Repeat the data in full. Drop every picture.

##### Information supplied #####

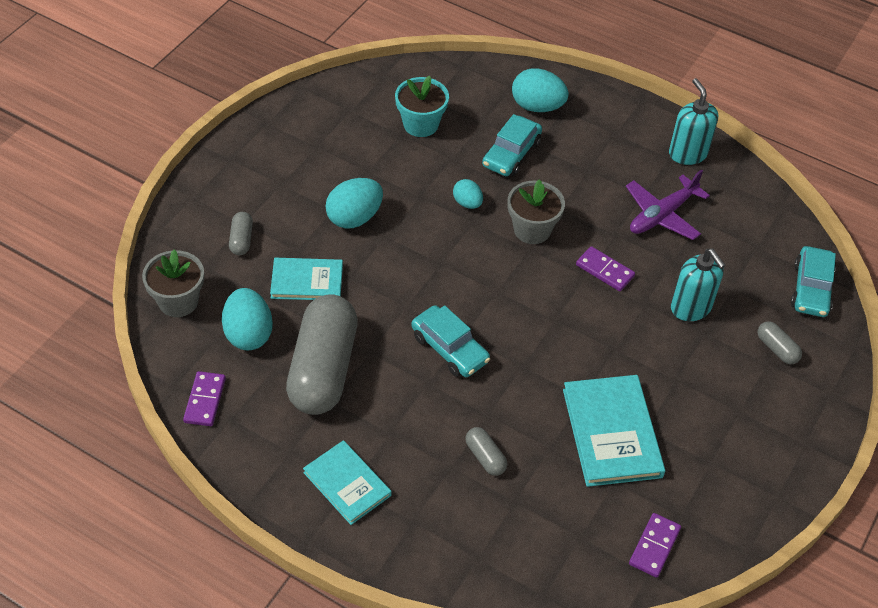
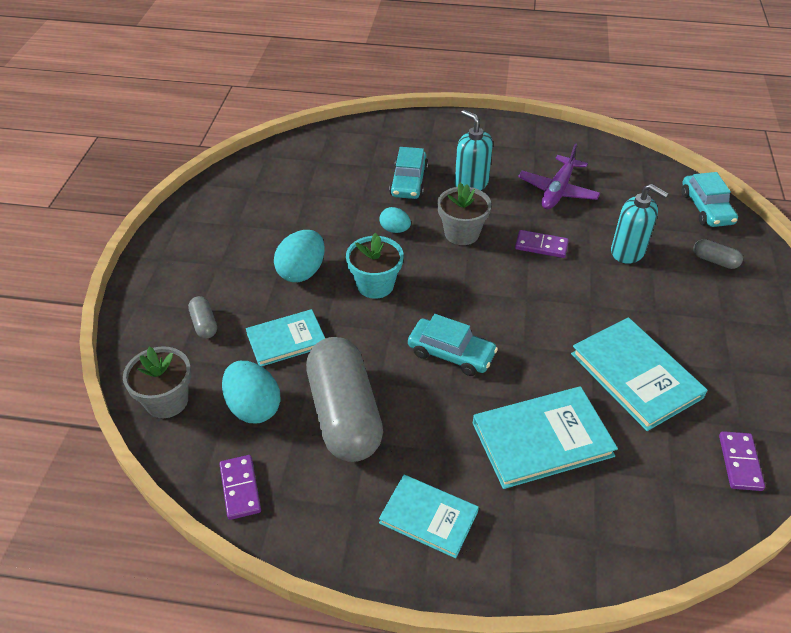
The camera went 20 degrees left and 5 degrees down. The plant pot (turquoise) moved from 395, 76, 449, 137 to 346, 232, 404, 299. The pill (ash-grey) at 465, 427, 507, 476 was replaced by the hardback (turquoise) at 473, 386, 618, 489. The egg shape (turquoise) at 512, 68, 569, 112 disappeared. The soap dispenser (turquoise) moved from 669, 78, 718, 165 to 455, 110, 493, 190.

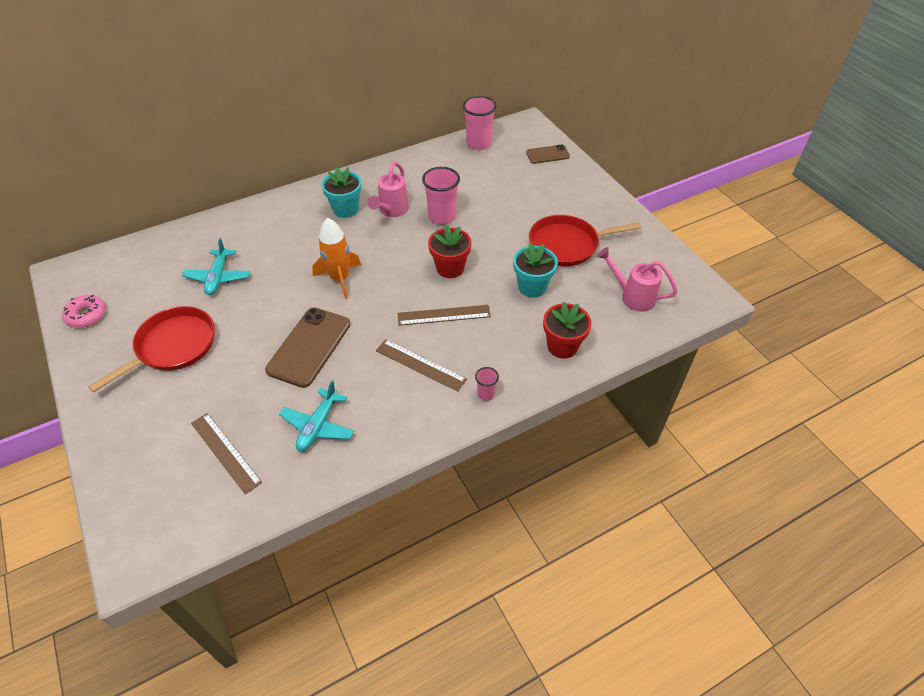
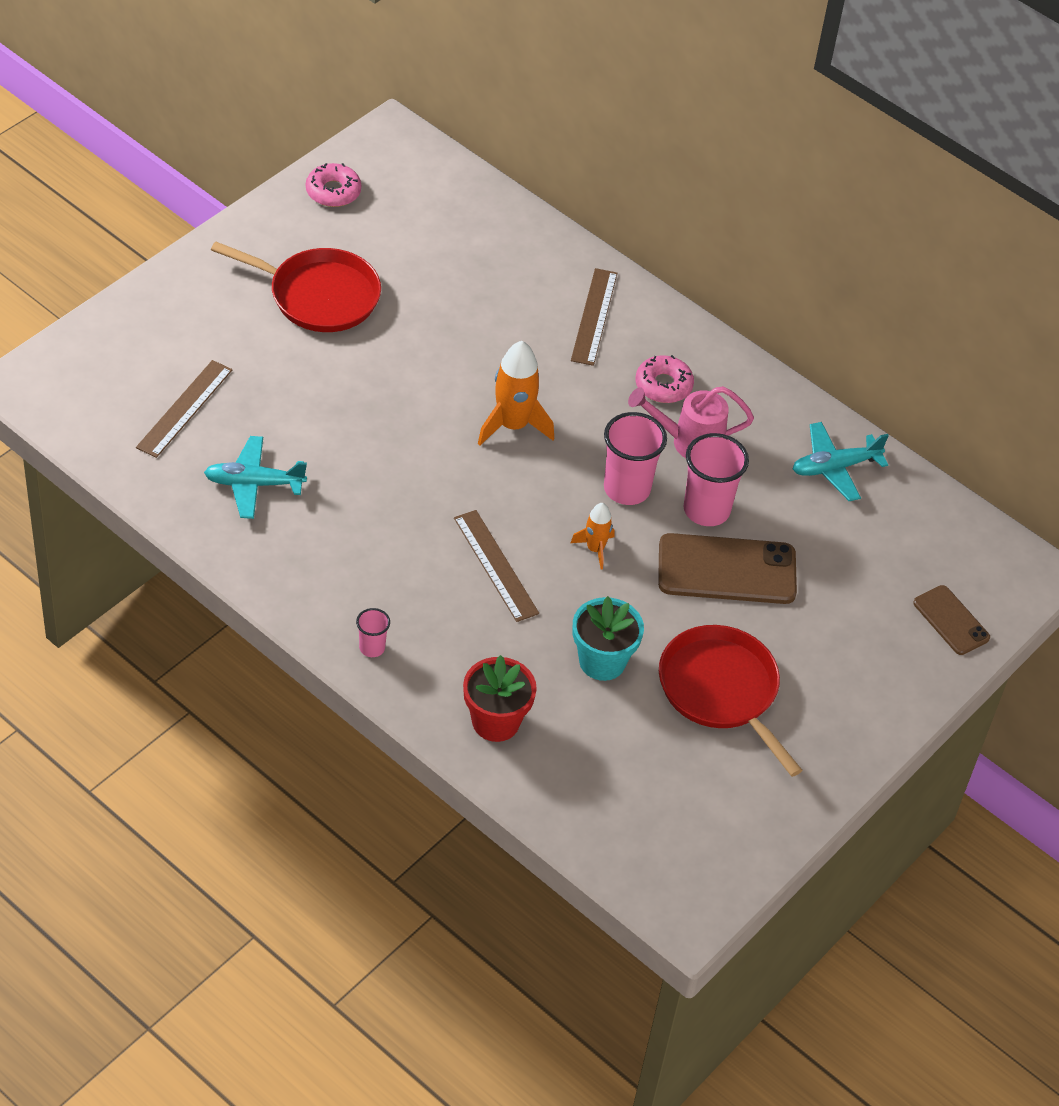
The camera went 65 degrees right and 0 degrees up. The aeroplane (turquoise) moved from 182, 238, 250, 295 to 793, 422, 889, 501. The phone (dark brown) moved from 265, 307, 350, 388 to 658, 533, 797, 604. The plant pot (turquoise) at 321, 167, 362, 218 was replaced by the donut (pink) at 636, 355, 694, 403. The straightedge (dark brown) moved from 376, 339, 467, 392 to 571, 268, 617, 366. The plant pot (red) at 428, 224, 471, 278 was replaced by the rocket (bright orange) at 571, 503, 615, 570. The cup (pink) moved from 463, 96, 497, 150 to 604, 412, 667, 505. The watering can (pink) at 597, 247, 678, 312 disappeared.

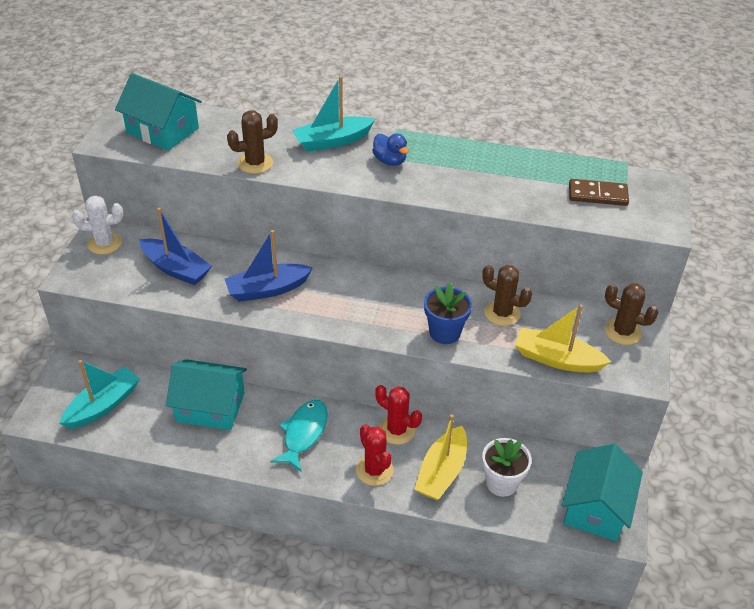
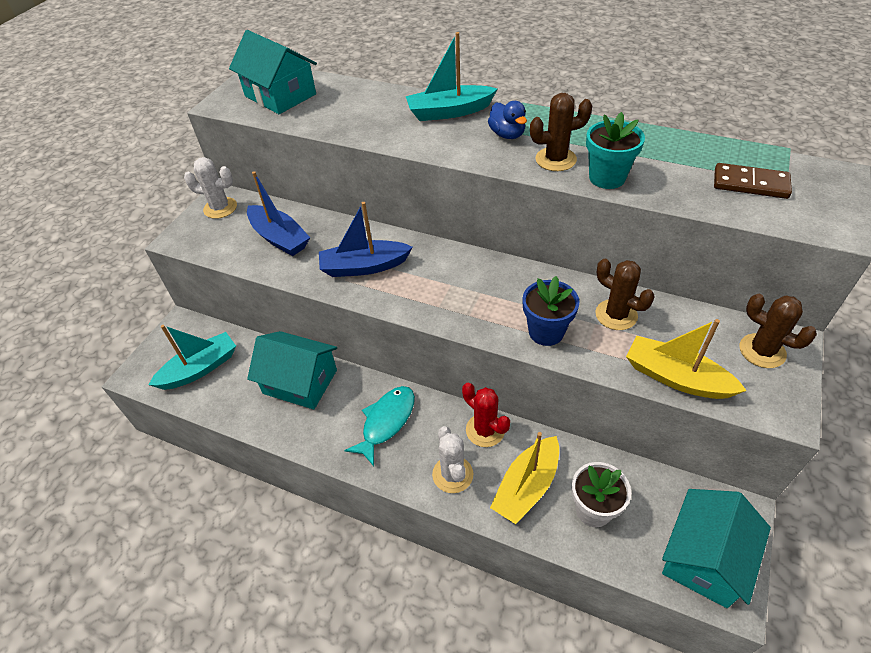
The camera went 15 degrees right and 5 degrees up. The prickly plant (dark brown) moved from 227, 110, 278, 174 to 530, 93, 592, 171. The prickly plant (red) at 356, 424, 393, 486 became the prickly plant (white) at 432, 426, 473, 493. The plant pot (turquoise) at 586, 112, 645, 189 appeared.

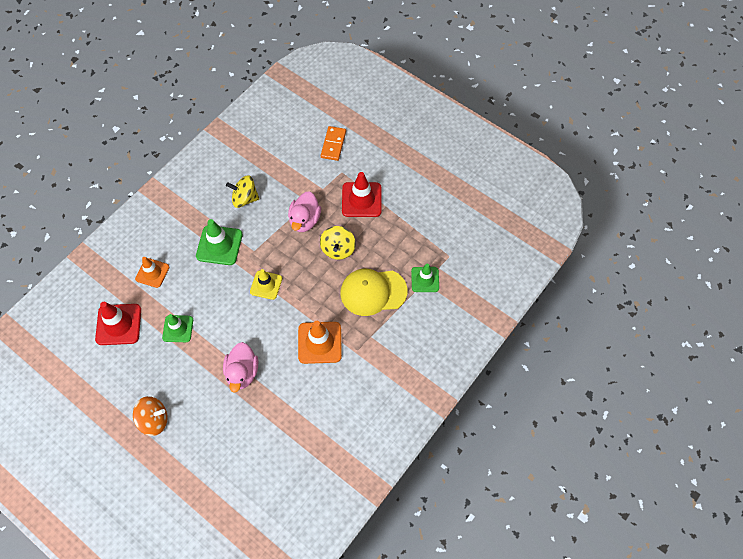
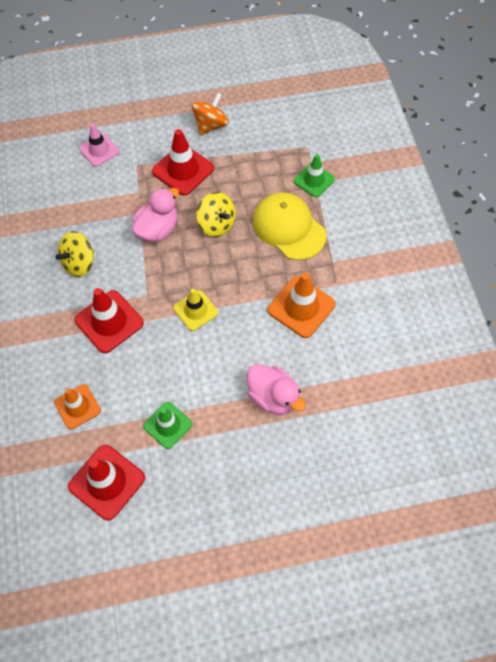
The camera went 50 degrees left and 0 degrees up. The whirligig (bright orange) moved from 133, 396, 168, 436 to 191, 93, 229, 135. The road cone (leaf-green) at 196, 219, 243, 265 became the road cone (red) at 75, 288, 144, 353. The toy duck (pink) at 288, 191, 321, 232 turned 105 degrees counterclockwise. The domino piece (bright orange) at 321, 126, 346, 161 was replaced by the road cone (pink) at 79, 123, 119, 167. The peaked cap (yellow) at 340, 269, 407, 316 turned 105 degrees clockwise.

#####

## Result below
The camera went 20 degrees left and 5 degrees down. The plant pot (turquoise) moved from 395, 76, 449, 137 to 346, 232, 404, 299. The pill (ash-grey) at 465, 427, 507, 476 was replaced by the hardback (turquoise) at 473, 386, 618, 489. The egg shape (turquoise) at 512, 68, 569, 112 disappeared. The soap dispenser (turquoise) moved from 669, 78, 718, 165 to 455, 110, 493, 190.

The camera went 65 degrees right and 0 degrees up. The aeroplane (turquoise) moved from 182, 238, 250, 295 to 793, 422, 889, 501. The phone (dark brown) moved from 265, 307, 350, 388 to 658, 533, 797, 604. The plant pot (turquoise) at 321, 167, 362, 218 was replaced by the donut (pink) at 636, 355, 694, 403. The straightedge (dark brown) moved from 376, 339, 467, 392 to 571, 268, 617, 366. The plant pot (red) at 428, 224, 471, 278 was replaced by the rocket (bright orange) at 571, 503, 615, 570. The cup (pink) moved from 463, 96, 497, 150 to 604, 412, 667, 505. The watering can (pink) at 597, 247, 678, 312 disappeared.

The camera went 15 degrees right and 5 degrees up. The prickly plant (dark brown) moved from 227, 110, 278, 174 to 530, 93, 592, 171. The prickly plant (red) at 356, 424, 393, 486 became the prickly plant (white) at 432, 426, 473, 493. The plant pot (turquoise) at 586, 112, 645, 189 appeared.

The camera went 50 degrees left and 0 degrees up. The whirligig (bright orange) moved from 133, 396, 168, 436 to 191, 93, 229, 135. The road cone (leaf-green) at 196, 219, 243, 265 became the road cone (red) at 75, 288, 144, 353. The toy duck (pink) at 288, 191, 321, 232 turned 105 degrees counterclockwise. The domino piece (bright orange) at 321, 126, 346, 161 was replaced by the road cone (pink) at 79, 123, 119, 167. The peaked cap (yellow) at 340, 269, 407, 316 turned 105 degrees clockwise.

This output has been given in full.